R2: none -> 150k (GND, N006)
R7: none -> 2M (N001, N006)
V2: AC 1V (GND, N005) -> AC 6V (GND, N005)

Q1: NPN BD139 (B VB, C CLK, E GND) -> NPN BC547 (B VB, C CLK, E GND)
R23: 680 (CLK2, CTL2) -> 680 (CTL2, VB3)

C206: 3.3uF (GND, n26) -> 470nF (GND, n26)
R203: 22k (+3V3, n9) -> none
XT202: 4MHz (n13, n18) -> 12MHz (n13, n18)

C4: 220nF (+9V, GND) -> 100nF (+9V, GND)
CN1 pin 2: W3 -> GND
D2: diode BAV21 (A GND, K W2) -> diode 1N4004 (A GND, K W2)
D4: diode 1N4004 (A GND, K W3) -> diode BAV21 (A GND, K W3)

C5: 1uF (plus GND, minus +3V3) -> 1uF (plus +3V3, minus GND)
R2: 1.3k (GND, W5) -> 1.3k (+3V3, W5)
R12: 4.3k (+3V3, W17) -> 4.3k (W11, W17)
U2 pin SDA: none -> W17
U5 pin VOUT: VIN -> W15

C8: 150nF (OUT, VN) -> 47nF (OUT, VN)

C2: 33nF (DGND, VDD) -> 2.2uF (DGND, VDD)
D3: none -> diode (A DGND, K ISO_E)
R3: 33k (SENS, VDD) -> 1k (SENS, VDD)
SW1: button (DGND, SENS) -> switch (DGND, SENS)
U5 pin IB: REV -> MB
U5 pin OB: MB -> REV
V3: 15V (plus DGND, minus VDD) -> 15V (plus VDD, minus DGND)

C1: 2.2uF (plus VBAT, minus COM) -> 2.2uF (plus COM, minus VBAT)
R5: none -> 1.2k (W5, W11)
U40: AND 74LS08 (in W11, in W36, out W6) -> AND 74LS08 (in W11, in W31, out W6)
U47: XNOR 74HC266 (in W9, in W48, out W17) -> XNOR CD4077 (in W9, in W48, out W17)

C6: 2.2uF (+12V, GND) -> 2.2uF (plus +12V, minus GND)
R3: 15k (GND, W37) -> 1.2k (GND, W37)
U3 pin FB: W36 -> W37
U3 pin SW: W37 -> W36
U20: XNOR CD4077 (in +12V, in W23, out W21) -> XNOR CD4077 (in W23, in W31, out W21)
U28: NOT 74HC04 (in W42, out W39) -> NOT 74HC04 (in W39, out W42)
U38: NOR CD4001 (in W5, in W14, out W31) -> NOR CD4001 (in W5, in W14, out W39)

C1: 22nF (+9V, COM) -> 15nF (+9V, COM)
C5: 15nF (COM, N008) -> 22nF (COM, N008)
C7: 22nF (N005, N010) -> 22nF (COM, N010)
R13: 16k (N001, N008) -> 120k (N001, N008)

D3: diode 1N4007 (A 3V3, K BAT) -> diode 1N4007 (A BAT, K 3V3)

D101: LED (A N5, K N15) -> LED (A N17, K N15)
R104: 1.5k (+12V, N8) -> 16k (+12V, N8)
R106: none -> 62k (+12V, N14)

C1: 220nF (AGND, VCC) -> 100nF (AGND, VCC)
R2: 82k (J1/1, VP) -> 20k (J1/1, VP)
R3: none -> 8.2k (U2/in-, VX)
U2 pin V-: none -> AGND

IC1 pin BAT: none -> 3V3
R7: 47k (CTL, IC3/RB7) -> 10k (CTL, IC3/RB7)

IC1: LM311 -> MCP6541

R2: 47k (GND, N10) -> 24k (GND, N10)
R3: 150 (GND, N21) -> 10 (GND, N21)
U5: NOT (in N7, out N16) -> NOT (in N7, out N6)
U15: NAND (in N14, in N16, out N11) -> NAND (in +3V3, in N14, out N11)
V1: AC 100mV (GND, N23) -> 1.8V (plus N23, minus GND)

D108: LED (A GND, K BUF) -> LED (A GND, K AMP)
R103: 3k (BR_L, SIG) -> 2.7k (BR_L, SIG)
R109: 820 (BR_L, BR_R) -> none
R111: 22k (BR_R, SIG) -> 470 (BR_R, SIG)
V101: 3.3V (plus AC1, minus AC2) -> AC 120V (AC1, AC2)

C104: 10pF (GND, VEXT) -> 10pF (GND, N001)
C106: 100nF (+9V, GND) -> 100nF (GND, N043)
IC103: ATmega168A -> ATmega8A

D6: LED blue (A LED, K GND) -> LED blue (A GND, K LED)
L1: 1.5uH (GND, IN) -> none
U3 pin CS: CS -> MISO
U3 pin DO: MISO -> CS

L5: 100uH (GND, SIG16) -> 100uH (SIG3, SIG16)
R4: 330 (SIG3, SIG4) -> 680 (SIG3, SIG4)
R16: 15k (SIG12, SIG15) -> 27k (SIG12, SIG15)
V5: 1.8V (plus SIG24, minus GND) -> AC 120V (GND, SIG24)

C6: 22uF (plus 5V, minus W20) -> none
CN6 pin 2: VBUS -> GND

◆ ◆ ◆ ◆

> Brief:
A word-for-word transcription of the material is required.

> Result below:
R2: none -> 150k (GND, N006)
R7: none -> 2M (N001, N006)
V2: AC 1V (GND, N005) -> AC 6V (GND, N005)

Q1: NPN BD139 (B VB, C CLK, E GND) -> NPN BC547 (B VB, C CLK, E GND)
R23: 680 (CLK2, CTL2) -> 680 (CTL2, VB3)

C206: 3.3uF (GND, n26) -> 470nF (GND, n26)
R203: 22k (+3V3, n9) -> none
XT202: 4MHz (n13, n18) -> 12MHz (n13, n18)

C4: 220nF (+9V, GND) -> 100nF (+9V, GND)
CN1 pin 2: W3 -> GND
D2: diode BAV21 (A GND, K W2) -> diode 1N4004 (A GND, K W2)
D4: diode 1N4004 (A GND, K W3) -> diode BAV21 (A GND, K W3)

C5: 1uF (plus GND, minus +3V3) -> 1uF (plus +3V3, minus GND)
R2: 1.3k (GND, W5) -> 1.3k (+3V3, W5)
R12: 4.3k (+3V3, W17) -> 4.3k (W11, W17)
U2 pin SDA: none -> W17
U5 pin VOUT: VIN -> W15

C8: 150nF (OUT, VN) -> 47nF (OUT, VN)

C2: 33nF (DGND, VDD) -> 2.2uF (DGND, VDD)
D3: none -> diode (A DGND, K ISO_E)
R3: 33k (SENS, VDD) -> 1k (SENS, VDD)
SW1: button (DGND, SENS) -> switch (DGND, SENS)
U5 pin IB: REV -> MB
U5 pin OB: MB -> REV
V3: 15V (plus DGND, minus VDD) -> 15V (plus VDD, minus DGND)

C1: 2.2uF (plus VBAT, minus COM) -> 2.2uF (plus COM, minus VBAT)
R5: none -> 1.2k (W5, W11)
U40: AND 74LS08 (in W11, in W36, out W6) -> AND 74LS08 (in W11, in W31, out W6)
U47: XNOR 74HC266 (in W9, in W48, out W17) -> XNOR CD4077 (in W9, in W48, out W17)

C6: 2.2uF (+12V, GND) -> 2.2uF (plus +12V, minus GND)
R3: 15k (GND, W37) -> 1.2k (GND, W37)
U3 pin FB: W36 -> W37
U3 pin SW: W37 -> W36
U20: XNOR CD4077 (in +12V, in W23, out W21) -> XNOR CD4077 (in W23, in W31, out W21)
U28: NOT 74HC04 (in W42, out W39) -> NOT 74HC04 (in W39, out W42)
U38: NOR CD4001 (in W5, in W14, out W31) -> NOR CD4001 (in W5, in W14, out W39)

C1: 22nF (+9V, COM) -> 15nF (+9V, COM)
C5: 15nF (COM, N008) -> 22nF (COM, N008)
C7: 22nF (N005, N010) -> 22nF (COM, N010)
R13: 16k (N001, N008) -> 120k (N001, N008)

D3: diode 1N4007 (A 3V3, K BAT) -> diode 1N4007 (A BAT, K 3V3)

D101: LED (A N5, K N15) -> LED (A N17, K N15)
R104: 1.5k (+12V, N8) -> 16k (+12V, N8)
R106: none -> 62k (+12V, N14)

C1: 220nF (AGND, VCC) -> 100nF (AGND, VCC)
R2: 82k (J1/1, VP) -> 20k (J1/1, VP)
R3: none -> 8.2k (U2/in-, VX)
U2 pin V-: none -> AGND

IC1 pin BAT: none -> 3V3
R7: 47k (CTL, IC3/RB7) -> 10k (CTL, IC3/RB7)

IC1: LM311 -> MCP6541

R2: 47k (GND, N10) -> 24k (GND, N10)
R3: 150 (GND, N21) -> 10 (GND, N21)
U5: NOT (in N7, out N16) -> NOT (in N7, out N6)
U15: NAND (in N14, in N16, out N11) -> NAND (in +3V3, in N14, out N11)
V1: AC 100mV (GND, N23) -> 1.8V (plus N23, minus GND)

D108: LED (A GND, K BUF) -> LED (A GND, K AMP)
R103: 3k (BR_L, SIG) -> 2.7k (BR_L, SIG)
R109: 820 (BR_L, BR_R) -> none
R111: 22k (BR_R, SIG) -> 470 (BR_R, SIG)
V101: 3.3V (plus AC1, minus AC2) -> AC 120V (AC1, AC2)

C104: 10pF (GND, VEXT) -> 10pF (GND, N001)
C106: 100nF (+9V, GND) -> 100nF (GND, N043)
IC103: ATmega168A -> ATmega8A

D6: LED blue (A LED, K GND) -> LED blue (A GND, K LED)
L1: 1.5uH (GND, IN) -> none
U3 pin CS: CS -> MISO
U3 pin DO: MISO -> CS

L5: 100uH (GND, SIG16) -> 100uH (SIG3, SIG16)
R4: 330 (SIG3, SIG4) -> 680 (SIG3, SIG4)
R16: 15k (SIG12, SIG15) -> 27k (SIG12, SIG15)
V5: 1.8V (plus SIG24, minus GND) -> AC 120V (GND, SIG24)

C6: 22uF (plus 5V, minus W20) -> none
CN6 pin 2: VBUS -> GND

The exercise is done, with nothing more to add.